=== AIM OF THE TASK ===
Given the material below, return only the lines starting at the line with "R1: 1.5k (N002, VA) -> 27k (N002, VA)" and ending at the line with "C4: 33nF (+5V, GND) -> none", exactly as they appear.
#### PROVIDED INFORMATION
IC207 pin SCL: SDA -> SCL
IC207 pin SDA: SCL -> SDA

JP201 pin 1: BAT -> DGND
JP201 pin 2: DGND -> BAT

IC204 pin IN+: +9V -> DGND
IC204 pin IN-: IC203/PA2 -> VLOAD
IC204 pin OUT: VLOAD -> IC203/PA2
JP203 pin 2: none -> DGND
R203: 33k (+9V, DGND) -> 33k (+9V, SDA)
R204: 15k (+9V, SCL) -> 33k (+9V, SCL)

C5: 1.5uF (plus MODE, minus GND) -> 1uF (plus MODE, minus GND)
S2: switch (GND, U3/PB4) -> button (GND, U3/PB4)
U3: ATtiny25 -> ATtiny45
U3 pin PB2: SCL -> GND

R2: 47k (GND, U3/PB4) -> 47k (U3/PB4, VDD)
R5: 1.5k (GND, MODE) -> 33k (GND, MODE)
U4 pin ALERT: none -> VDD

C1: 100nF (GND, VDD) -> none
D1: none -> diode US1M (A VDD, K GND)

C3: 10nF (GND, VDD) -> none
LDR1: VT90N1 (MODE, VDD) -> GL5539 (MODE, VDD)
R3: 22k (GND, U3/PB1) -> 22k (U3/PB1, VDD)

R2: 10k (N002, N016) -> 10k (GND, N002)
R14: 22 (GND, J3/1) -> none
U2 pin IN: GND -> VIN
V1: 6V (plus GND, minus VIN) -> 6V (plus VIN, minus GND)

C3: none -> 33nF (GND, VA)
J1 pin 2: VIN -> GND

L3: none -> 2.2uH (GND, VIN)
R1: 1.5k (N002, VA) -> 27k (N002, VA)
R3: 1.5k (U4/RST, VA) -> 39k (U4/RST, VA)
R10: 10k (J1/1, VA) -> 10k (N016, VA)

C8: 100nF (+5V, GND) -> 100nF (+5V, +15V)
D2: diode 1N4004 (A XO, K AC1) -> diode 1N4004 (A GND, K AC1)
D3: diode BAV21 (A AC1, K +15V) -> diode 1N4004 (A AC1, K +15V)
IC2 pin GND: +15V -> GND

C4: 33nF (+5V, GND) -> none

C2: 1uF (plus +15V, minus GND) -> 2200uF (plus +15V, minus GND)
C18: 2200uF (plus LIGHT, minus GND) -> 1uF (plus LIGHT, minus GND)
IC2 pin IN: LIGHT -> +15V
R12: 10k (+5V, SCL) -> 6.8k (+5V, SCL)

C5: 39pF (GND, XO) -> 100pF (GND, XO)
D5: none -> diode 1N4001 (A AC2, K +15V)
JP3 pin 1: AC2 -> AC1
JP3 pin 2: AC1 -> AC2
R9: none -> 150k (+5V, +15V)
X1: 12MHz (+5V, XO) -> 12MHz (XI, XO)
########
=== EXERCISE ANSWER ===
R1: 1.5k (N002, VA) -> 27k (N002, VA)
R3: 1.5k (U4/RST, VA) -> 39k (U4/RST, VA)
R10: 10k (J1/1, VA) -> 10k (N016, VA)

C8: 100nF (+5V, GND) -> 100nF (+5V, +15V)
D2: diode 1N4004 (A XO, K AC1) -> diode 1N4004 (A GND, K AC1)
D3: diode BAV21 (A AC1, K +15V) -> diode 1N4004 (A AC1, K +15V)
IC2 pin GND: +15V -> GND

C4: 33nF (+5V, GND) -> none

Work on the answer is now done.